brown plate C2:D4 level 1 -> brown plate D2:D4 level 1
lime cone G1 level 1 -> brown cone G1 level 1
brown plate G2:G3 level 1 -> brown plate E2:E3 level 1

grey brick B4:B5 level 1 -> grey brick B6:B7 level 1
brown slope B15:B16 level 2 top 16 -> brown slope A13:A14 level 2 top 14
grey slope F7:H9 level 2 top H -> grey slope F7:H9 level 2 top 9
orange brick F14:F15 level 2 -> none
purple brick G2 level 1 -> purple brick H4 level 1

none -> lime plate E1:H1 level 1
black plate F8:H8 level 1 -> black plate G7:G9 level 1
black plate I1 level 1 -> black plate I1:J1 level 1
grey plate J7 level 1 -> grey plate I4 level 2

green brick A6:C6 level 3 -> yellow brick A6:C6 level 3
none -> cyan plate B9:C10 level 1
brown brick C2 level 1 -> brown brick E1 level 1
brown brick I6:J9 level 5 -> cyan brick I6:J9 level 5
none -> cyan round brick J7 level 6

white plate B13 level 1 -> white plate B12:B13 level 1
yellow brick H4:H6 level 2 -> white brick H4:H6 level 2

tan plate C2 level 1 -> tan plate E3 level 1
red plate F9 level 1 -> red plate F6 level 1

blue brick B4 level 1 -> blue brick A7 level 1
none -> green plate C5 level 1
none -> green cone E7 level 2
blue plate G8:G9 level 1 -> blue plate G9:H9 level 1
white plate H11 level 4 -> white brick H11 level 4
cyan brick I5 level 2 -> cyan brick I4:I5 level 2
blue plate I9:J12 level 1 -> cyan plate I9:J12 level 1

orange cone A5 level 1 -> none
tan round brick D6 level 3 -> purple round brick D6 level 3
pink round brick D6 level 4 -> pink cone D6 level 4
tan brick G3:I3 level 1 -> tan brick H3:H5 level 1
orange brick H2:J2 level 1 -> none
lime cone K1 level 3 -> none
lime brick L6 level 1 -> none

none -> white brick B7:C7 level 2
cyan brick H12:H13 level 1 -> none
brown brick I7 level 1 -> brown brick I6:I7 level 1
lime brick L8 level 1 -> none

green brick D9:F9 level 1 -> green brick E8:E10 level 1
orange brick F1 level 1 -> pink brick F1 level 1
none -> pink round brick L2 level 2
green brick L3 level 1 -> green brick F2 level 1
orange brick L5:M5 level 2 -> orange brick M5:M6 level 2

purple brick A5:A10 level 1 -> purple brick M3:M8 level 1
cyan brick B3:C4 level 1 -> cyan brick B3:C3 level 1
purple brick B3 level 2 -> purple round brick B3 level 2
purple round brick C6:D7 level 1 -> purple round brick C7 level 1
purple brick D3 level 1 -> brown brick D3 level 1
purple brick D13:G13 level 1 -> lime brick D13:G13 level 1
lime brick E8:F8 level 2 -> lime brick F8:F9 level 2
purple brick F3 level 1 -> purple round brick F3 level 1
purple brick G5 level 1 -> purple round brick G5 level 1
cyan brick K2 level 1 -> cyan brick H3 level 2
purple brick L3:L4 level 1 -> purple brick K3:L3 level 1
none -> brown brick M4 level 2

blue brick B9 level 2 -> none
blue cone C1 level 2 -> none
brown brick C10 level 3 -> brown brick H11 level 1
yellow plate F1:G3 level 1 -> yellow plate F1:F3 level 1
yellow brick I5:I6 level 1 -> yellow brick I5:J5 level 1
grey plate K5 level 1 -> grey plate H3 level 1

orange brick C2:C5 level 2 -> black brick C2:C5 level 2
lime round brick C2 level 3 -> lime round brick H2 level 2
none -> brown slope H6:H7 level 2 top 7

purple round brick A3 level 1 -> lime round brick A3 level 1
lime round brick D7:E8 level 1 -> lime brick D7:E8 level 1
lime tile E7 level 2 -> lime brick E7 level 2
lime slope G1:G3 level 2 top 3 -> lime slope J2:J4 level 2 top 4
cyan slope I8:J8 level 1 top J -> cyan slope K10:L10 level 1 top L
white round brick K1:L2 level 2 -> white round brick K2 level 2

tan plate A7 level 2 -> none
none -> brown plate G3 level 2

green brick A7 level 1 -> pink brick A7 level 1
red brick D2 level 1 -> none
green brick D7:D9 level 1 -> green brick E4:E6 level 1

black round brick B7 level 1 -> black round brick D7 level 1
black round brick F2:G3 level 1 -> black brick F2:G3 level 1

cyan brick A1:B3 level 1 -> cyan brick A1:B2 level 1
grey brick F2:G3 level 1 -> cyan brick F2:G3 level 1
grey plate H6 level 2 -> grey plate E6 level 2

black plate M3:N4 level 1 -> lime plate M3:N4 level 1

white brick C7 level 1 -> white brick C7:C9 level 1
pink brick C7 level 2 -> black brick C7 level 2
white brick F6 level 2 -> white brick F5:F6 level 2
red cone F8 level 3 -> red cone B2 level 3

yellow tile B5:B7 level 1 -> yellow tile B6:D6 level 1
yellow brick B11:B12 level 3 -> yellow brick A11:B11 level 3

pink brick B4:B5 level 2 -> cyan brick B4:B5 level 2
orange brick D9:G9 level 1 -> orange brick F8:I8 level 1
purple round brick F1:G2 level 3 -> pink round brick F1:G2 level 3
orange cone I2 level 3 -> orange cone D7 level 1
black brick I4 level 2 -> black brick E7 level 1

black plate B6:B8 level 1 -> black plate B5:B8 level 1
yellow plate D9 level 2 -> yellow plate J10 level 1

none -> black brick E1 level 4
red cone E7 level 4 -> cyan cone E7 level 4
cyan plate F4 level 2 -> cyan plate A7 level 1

※ ※ ※

**Activity**
In full and exactly as written, reproduce the records above.

**Task result**
brown plate C2:D4 level 1 -> brown plate D2:D4 level 1
lime cone G1 level 1 -> brown cone G1 level 1
brown plate G2:G3 level 1 -> brown plate E2:E3 level 1

grey brick B4:B5 level 1 -> grey brick B6:B7 level 1
brown slope B15:B16 level 2 top 16 -> brown slope A13:A14 level 2 top 14
grey slope F7:H9 level 2 top H -> grey slope F7:H9 level 2 top 9
orange brick F14:F15 level 2 -> none
purple brick G2 level 1 -> purple brick H4 level 1

none -> lime plate E1:H1 level 1
black plate F8:H8 level 1 -> black plate G7:G9 level 1
black plate I1 level 1 -> black plate I1:J1 level 1
grey plate J7 level 1 -> grey plate I4 level 2

green brick A6:C6 level 3 -> yellow brick A6:C6 level 3
none -> cyan plate B9:C10 level 1
brown brick C2 level 1 -> brown brick E1 level 1
brown brick I6:J9 level 5 -> cyan brick I6:J9 level 5
none -> cyan round brick J7 level 6

white plate B13 level 1 -> white plate B12:B13 level 1
yellow brick H4:H6 level 2 -> white brick H4:H6 level 2

tan plate C2 level 1 -> tan plate E3 level 1
red plate F9 level 1 -> red plate F6 level 1

blue brick B4 level 1 -> blue brick A7 level 1
none -> green plate C5 level 1
none -> green cone E7 level 2
blue plate G8:G9 level 1 -> blue plate G9:H9 level 1
white plate H11 level 4 -> white brick H11 level 4
cyan brick I5 level 2 -> cyan brick I4:I5 level 2
blue plate I9:J12 level 1 -> cyan plate I9:J12 level 1

orange cone A5 level 1 -> none
tan round brick D6 level 3 -> purple round brick D6 level 3
pink round brick D6 level 4 -> pink cone D6 level 4
tan brick G3:I3 level 1 -> tan brick H3:H5 level 1
orange brick H2:J2 level 1 -> none
lime cone K1 level 3 -> none
lime brick L6 level 1 -> none

none -> white brick B7:C7 level 2
cyan brick H12:H13 level 1 -> none
brown brick I7 level 1 -> brown brick I6:I7 level 1
lime brick L8 level 1 -> none

green brick D9:F9 level 1 -> green brick E8:E10 level 1
orange brick F1 level 1 -> pink brick F1 level 1
none -> pink round brick L2 level 2
green brick L3 level 1 -> green brick F2 level 1
orange brick L5:M5 level 2 -> orange brick M5:M6 level 2

purple brick A5:A10 level 1 -> purple brick M3:M8 level 1
cyan brick B3:C4 level 1 -> cyan brick B3:C3 level 1
purple brick B3 level 2 -> purple round brick B3 level 2
purple round brick C6:D7 level 1 -> purple round brick C7 level 1
purple brick D3 level 1 -> brown brick D3 level 1
purple brick D13:G13 level 1 -> lime brick D13:G13 level 1
lime brick E8:F8 level 2 -> lime brick F8:F9 level 2
purple brick F3 level 1 -> purple round brick F3 level 1
purple brick G5 level 1 -> purple round brick G5 level 1
cyan brick K2 level 1 -> cyan brick H3 level 2
purple brick L3:L4 level 1 -> purple brick K3:L3 level 1
none -> brown brick M4 level 2

blue brick B9 level 2 -> none
blue cone C1 level 2 -> none
brown brick C10 level 3 -> brown brick H11 level 1
yellow plate F1:G3 level 1 -> yellow plate F1:F3 level 1
yellow brick I5:I6 level 1 -> yellow brick I5:J5 level 1
grey plate K5 level 1 -> grey plate H3 level 1

orange brick C2:C5 level 2 -> black brick C2:C5 level 2
lime round brick C2 level 3 -> lime round brick H2 level 2
none -> brown slope H6:H7 level 2 top 7

purple round brick A3 level 1 -> lime round brick A3 level 1
lime round brick D7:E8 level 1 -> lime brick D7:E8 level 1
lime tile E7 level 2 -> lime brick E7 level 2
lime slope G1:G3 level 2 top 3 -> lime slope J2:J4 level 2 top 4
cyan slope I8:J8 level 1 top J -> cyan slope K10:L10 level 1 top L
white round brick K1:L2 level 2 -> white round brick K2 level 2

tan plate A7 level 2 -> none
none -> brown plate G3 level 2

green brick A7 level 1 -> pink brick A7 level 1
red brick D2 level 1 -> none
green brick D7:D9 level 1 -> green brick E4:E6 level 1

black round brick B7 level 1 -> black round brick D7 level 1
black round brick F2:G3 level 1 -> black brick F2:G3 level 1

cyan brick A1:B3 level 1 -> cyan brick A1:B2 level 1
grey brick F2:G3 level 1 -> cyan brick F2:G3 level 1
grey plate H6 level 2 -> grey plate E6 level 2

black plate M3:N4 level 1 -> lime plate M3:N4 level 1

white brick C7 level 1 -> white brick C7:C9 level 1
pink brick C7 level 2 -> black brick C7 level 2
white brick F6 level 2 -> white brick F5:F6 level 2
red cone F8 level 3 -> red cone B2 level 3

yellow tile B5:B7 level 1 -> yellow tile B6:D6 level 1
yellow brick B11:B12 level 3 -> yellow brick A11:B11 level 3

pink brick B4:B5 level 2 -> cyan brick B4:B5 level 2
orange brick D9:G9 level 1 -> orange brick F8:I8 level 1
purple round brick F1:G2 level 3 -> pink round brick F1:G2 level 3
orange cone I2 level 3 -> orange cone D7 level 1
black brick I4 level 2 -> black brick E7 level 1

black plate B6:B8 level 1 -> black plate B5:B8 level 1
yellow plate D9 level 2 -> yellow plate J10 level 1

none -> black brick E1 level 4
red cone E7 level 4 -> cyan cone E7 level 4
cyan plate F4 level 2 -> cyan plate A7 level 1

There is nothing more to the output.